▸ **PROBLEM**: Entries follow. Give back exactly the lines starting at the one containing "RADIO pin CE: GP4 -> GP13" and ending at the one containing "TOF3 pin XSHUT: GP18 -> GP3", and no other lines.

▸ **TASK INPUTS**:
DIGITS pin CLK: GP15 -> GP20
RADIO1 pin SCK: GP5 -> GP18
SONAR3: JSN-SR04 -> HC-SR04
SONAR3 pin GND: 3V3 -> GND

==

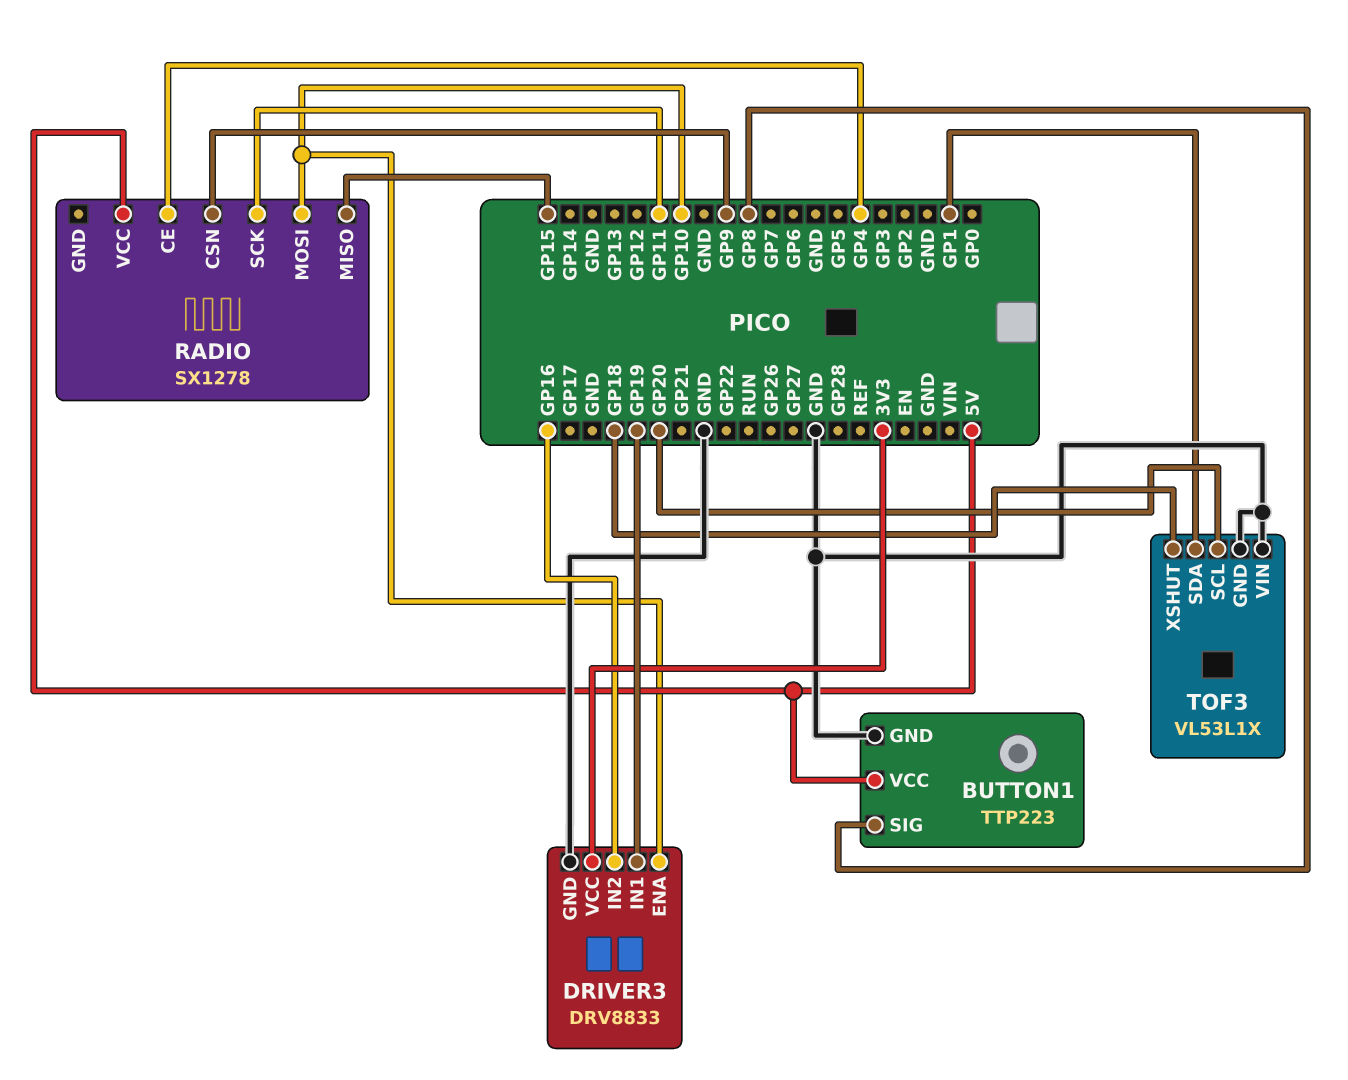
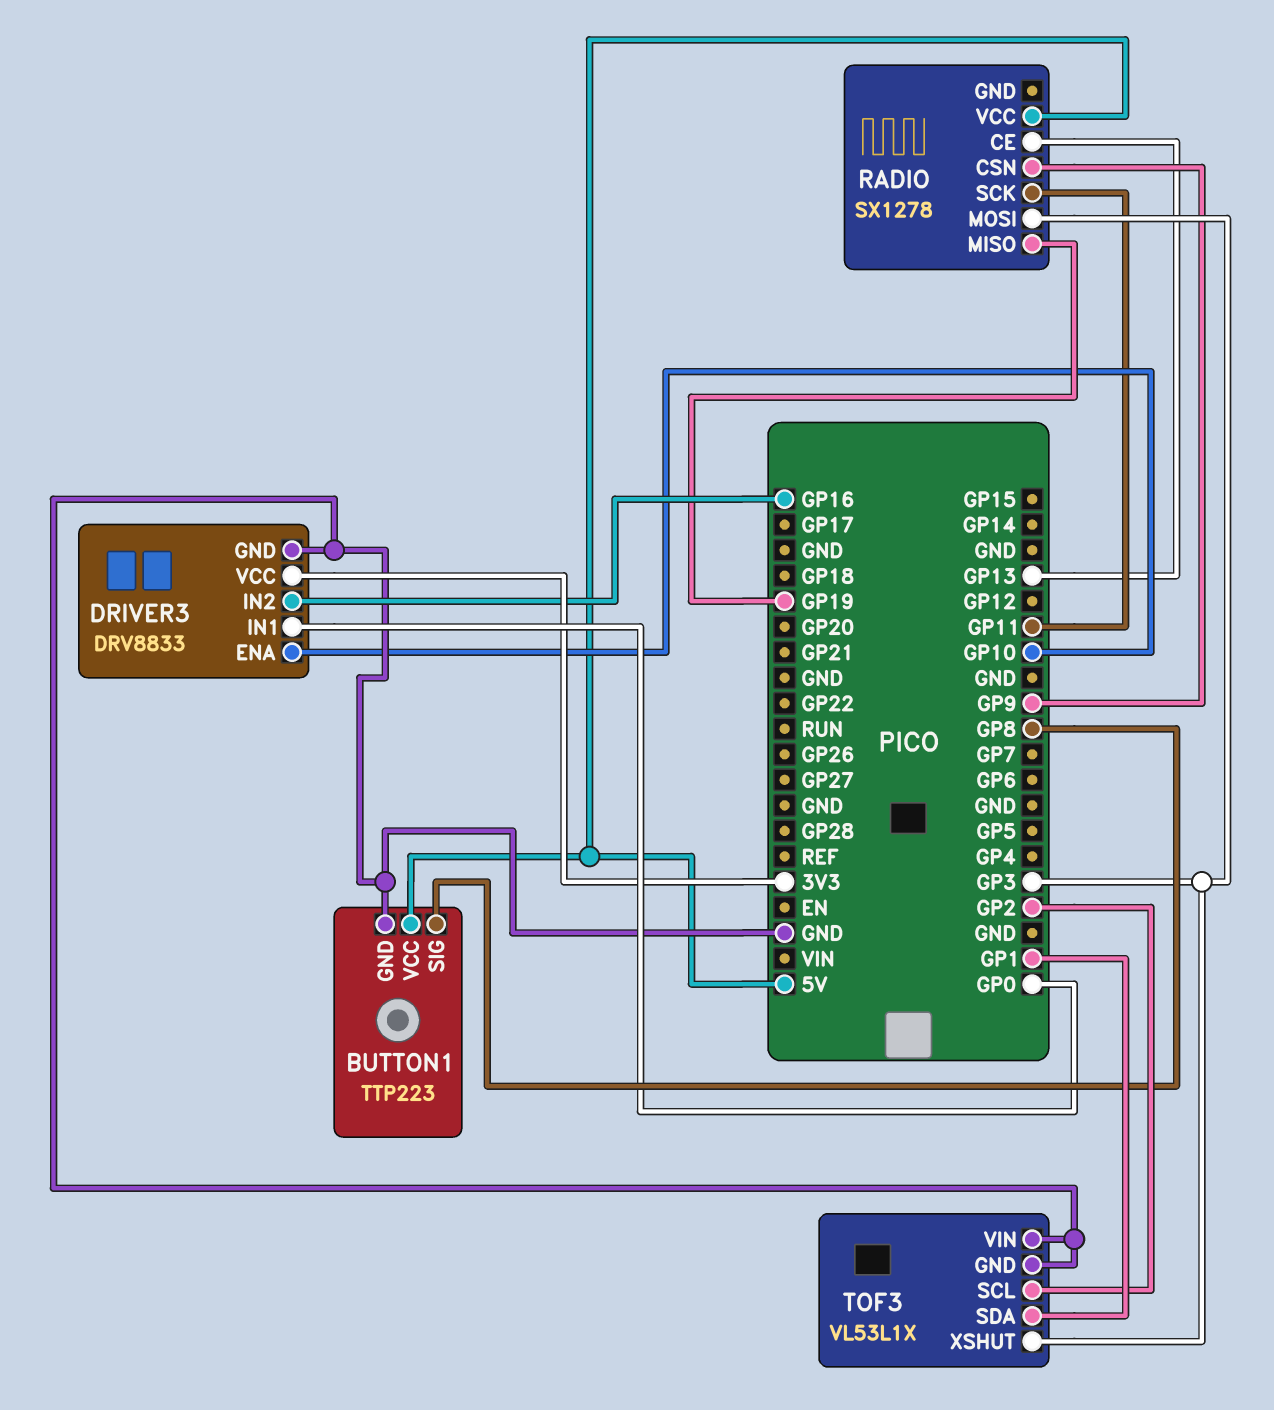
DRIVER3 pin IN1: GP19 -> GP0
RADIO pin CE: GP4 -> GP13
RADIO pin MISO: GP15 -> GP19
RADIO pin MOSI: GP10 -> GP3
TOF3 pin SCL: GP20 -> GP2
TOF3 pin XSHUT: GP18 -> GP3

...

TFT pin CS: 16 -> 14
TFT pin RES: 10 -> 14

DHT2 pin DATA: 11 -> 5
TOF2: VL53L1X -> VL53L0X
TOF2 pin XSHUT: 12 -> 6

▸ **RESULT OF THE TASK**:
RADIO pin CE: GP4 -> GP13
RADIO pin MISO: GP15 -> GP19
RADIO pin MOSI: GP10 -> GP3
TOF3 pin SCL: GP20 -> GP2
TOF3 pin XSHUT: GP18 -> GP3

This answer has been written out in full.